[[ EXTRACTED RECORDS open ]]

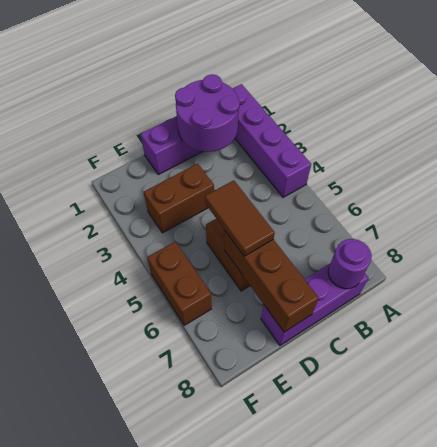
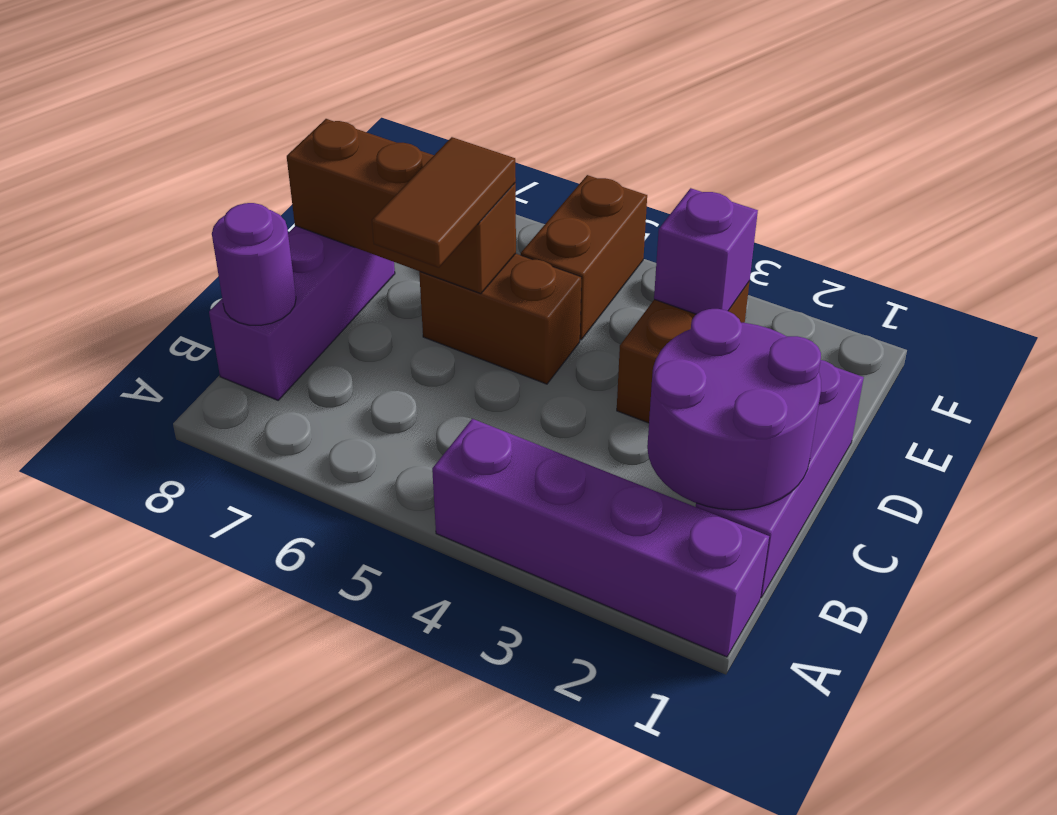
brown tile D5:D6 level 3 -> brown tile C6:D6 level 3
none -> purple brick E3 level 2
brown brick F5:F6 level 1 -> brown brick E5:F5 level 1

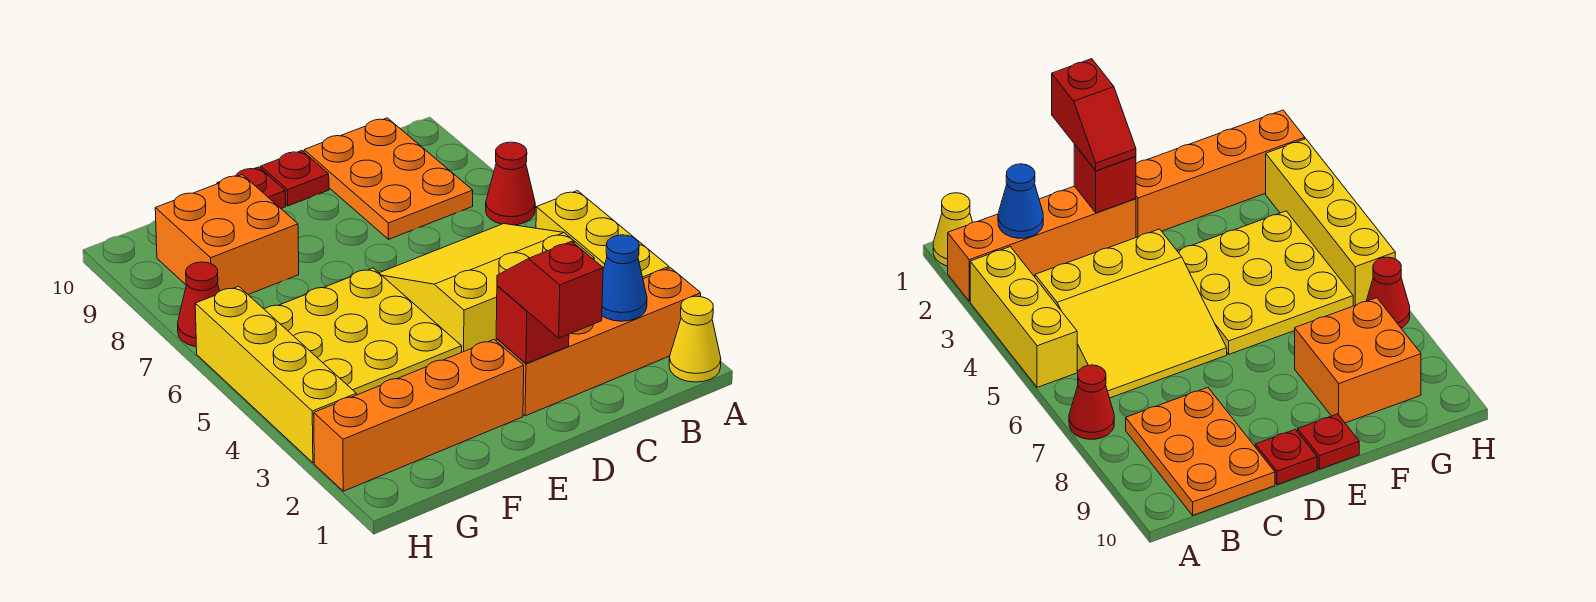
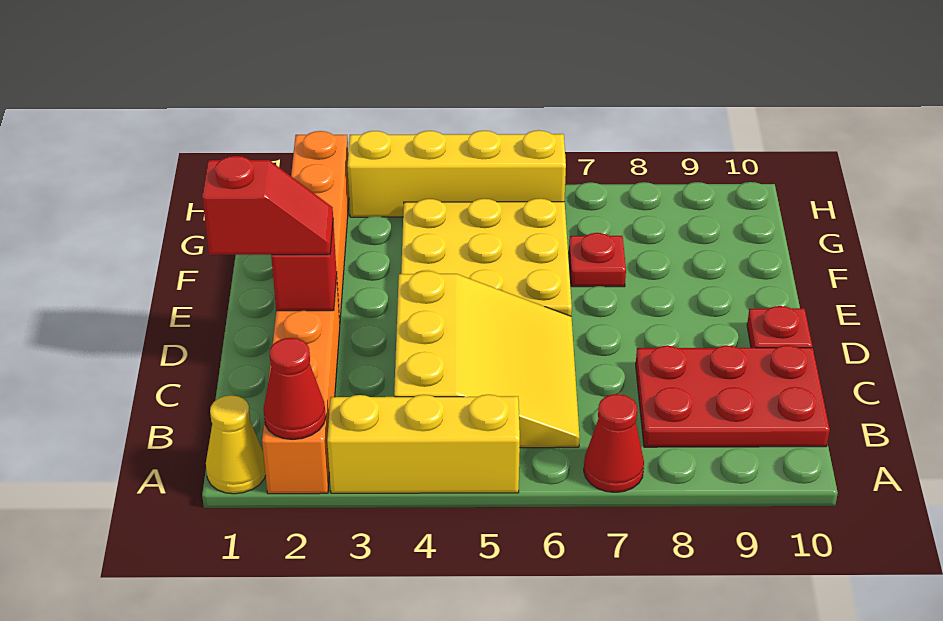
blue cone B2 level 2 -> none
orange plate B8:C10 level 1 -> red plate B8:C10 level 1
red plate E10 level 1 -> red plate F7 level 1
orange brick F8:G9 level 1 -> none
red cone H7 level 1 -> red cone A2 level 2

[[ EXTRACTED RECORDS closed ]]
[[ EXTRACTED RECORDS open ]]

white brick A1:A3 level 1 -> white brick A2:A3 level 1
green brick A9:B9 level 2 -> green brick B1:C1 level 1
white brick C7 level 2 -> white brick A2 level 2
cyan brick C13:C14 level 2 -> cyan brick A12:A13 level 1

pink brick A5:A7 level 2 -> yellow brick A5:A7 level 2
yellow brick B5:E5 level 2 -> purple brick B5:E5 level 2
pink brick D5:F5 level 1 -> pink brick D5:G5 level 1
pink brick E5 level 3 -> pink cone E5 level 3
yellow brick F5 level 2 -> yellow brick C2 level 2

[[ EXTRACTED RECORDS closed ]]

* [WORK TASK] From the entries above, print the lines beginning at the one with "pink brick D5:F5" and stopping after the one with "yellow brick F5", exactly as written and with nothing else.

* [ANSWER SPACE]
pink brick D5:F5 level 1 -> pink brick D5:G5 level 1
pink brick E5 level 3 -> pink cone E5 level 3
yellow brick F5 level 2 -> yellow brick C2 level 2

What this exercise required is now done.